Please find the lines in the following records that hold "bulb", and copy them.
Segment Start: Information given
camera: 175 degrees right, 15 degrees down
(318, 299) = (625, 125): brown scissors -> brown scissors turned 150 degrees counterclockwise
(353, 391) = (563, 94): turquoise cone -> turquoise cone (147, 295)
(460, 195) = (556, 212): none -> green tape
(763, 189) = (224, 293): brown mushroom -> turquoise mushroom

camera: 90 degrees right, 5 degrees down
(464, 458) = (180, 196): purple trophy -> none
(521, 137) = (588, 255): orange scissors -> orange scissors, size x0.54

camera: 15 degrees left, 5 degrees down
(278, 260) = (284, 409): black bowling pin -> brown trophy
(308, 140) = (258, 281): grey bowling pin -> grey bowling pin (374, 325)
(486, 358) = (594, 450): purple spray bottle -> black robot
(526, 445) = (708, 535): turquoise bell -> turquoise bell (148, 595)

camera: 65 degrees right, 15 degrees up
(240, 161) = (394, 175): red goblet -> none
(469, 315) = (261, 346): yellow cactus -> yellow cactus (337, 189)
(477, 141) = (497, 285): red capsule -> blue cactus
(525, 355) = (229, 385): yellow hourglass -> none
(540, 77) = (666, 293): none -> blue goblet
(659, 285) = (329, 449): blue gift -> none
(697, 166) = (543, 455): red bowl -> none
Segment End: Information given
Segment Start: Information given
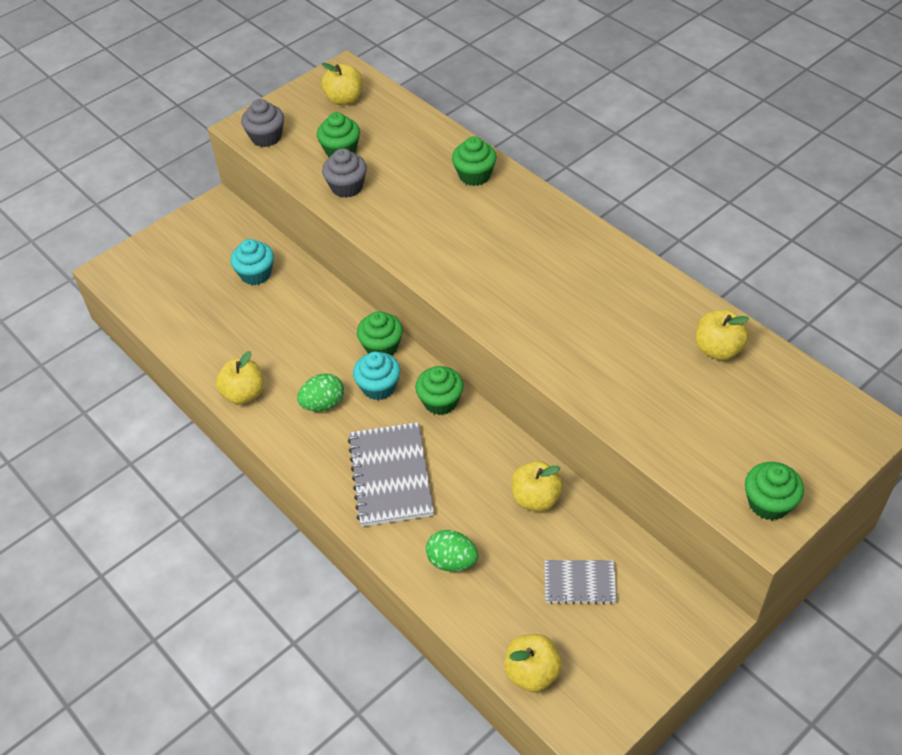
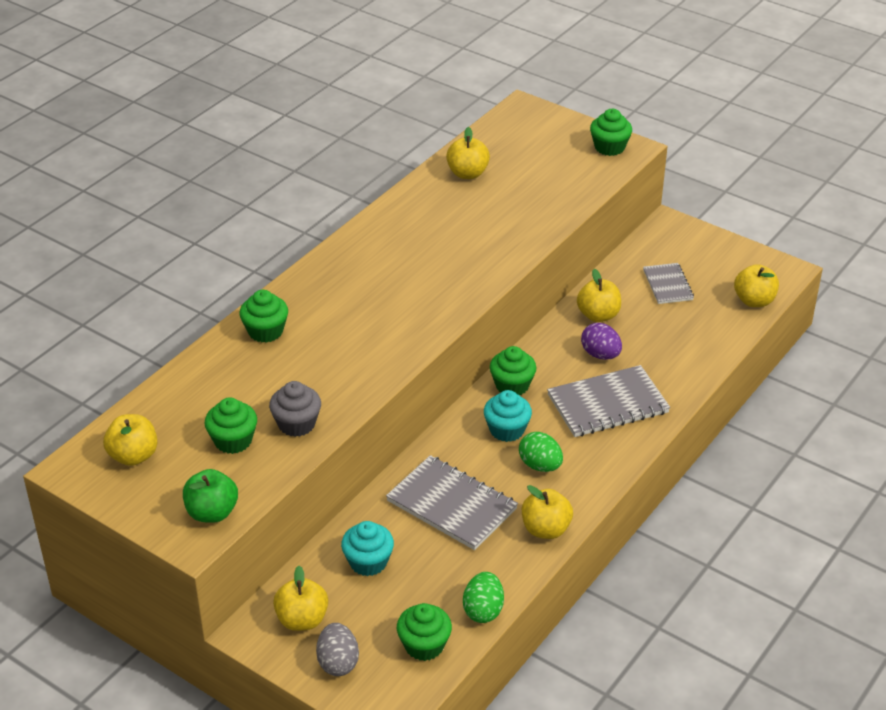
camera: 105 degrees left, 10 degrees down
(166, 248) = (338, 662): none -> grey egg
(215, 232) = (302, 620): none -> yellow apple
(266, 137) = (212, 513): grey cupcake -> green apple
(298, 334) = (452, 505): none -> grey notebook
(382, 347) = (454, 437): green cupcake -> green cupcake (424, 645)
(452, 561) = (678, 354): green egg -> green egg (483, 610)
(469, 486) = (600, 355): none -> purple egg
Segment End: Information given
Segment Start: Information given
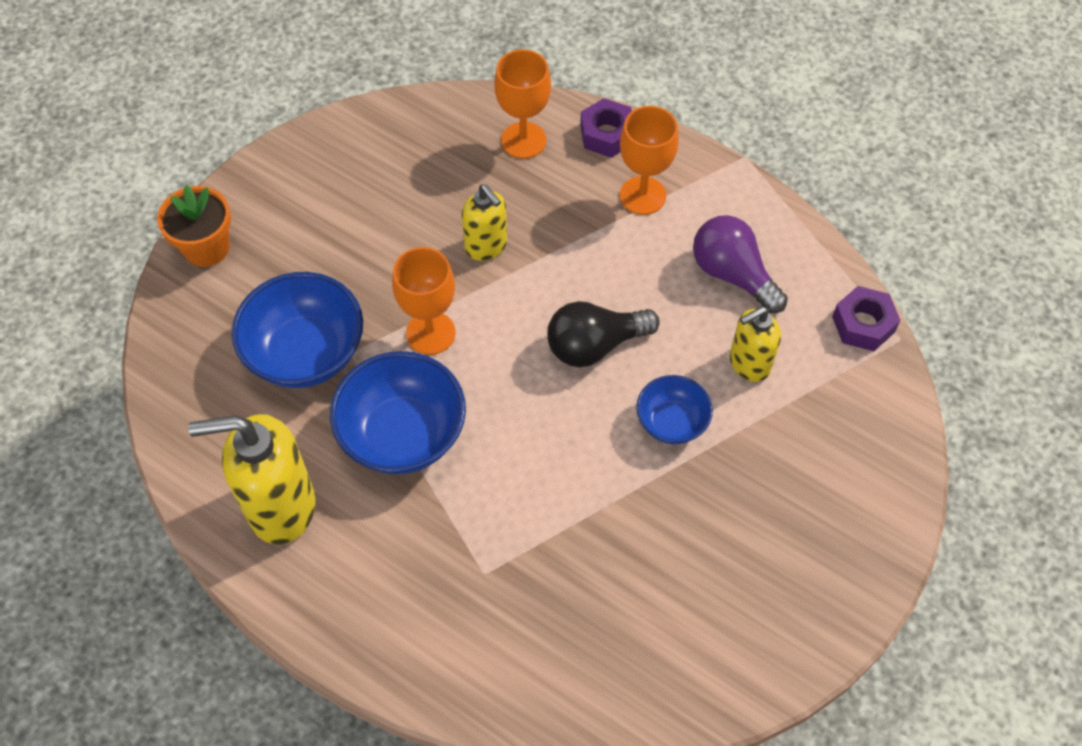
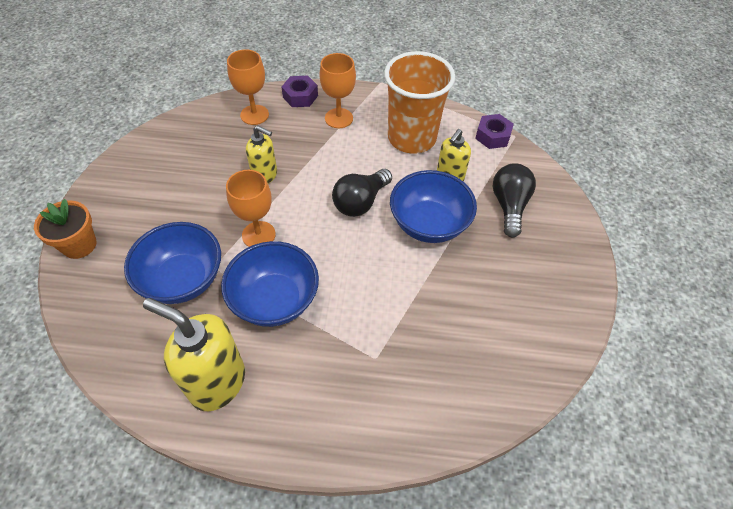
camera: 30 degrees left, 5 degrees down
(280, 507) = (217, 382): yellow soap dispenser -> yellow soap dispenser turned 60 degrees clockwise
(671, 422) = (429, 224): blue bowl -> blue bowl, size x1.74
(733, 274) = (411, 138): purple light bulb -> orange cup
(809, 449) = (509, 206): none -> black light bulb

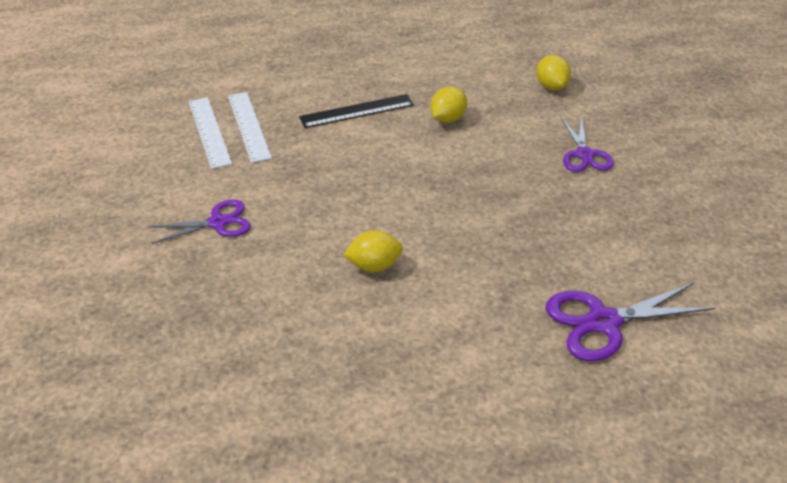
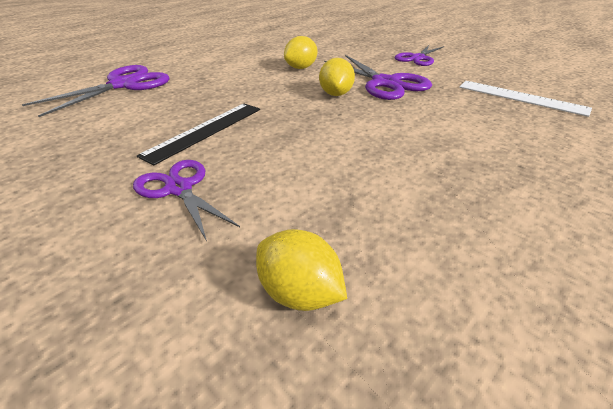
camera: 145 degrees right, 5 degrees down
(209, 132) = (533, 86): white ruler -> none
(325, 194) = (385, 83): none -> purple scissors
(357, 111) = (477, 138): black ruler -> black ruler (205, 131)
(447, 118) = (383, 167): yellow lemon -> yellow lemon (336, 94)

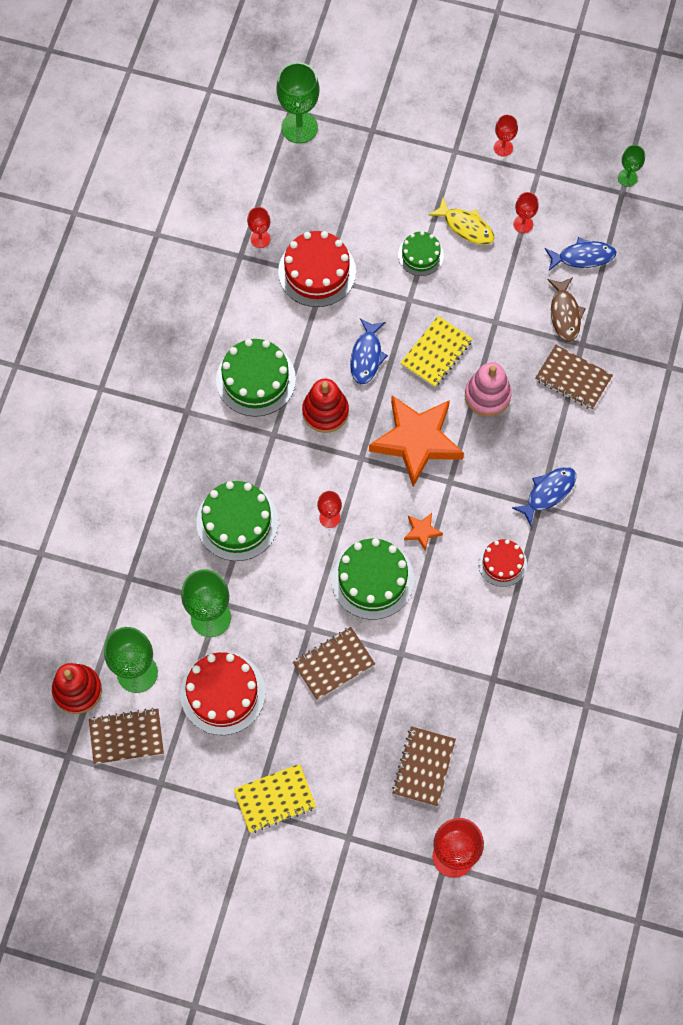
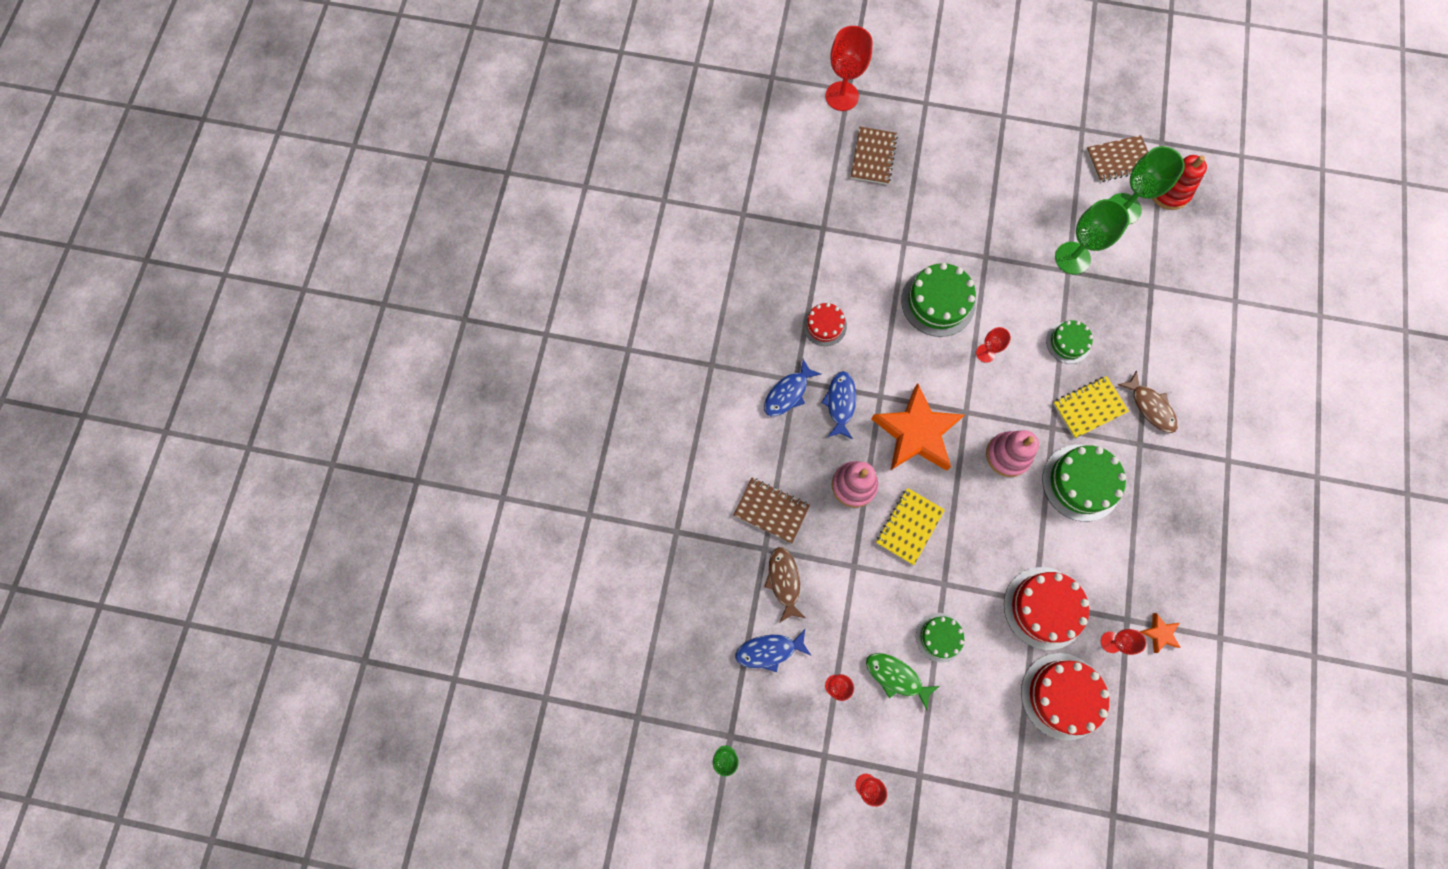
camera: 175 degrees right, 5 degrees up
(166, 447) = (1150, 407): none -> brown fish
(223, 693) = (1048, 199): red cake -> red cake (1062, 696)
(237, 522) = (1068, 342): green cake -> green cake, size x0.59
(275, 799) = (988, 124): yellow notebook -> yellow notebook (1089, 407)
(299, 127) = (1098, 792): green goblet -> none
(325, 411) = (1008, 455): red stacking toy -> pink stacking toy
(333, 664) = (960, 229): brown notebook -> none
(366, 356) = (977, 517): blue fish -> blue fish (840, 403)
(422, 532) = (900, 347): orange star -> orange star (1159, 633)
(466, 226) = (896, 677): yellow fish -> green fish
Segment End: Information given
Task result —
(733, 274) = (411, 138): purple light bulb -> orange cup
(809, 449) = (509, 206): none -> black light bulb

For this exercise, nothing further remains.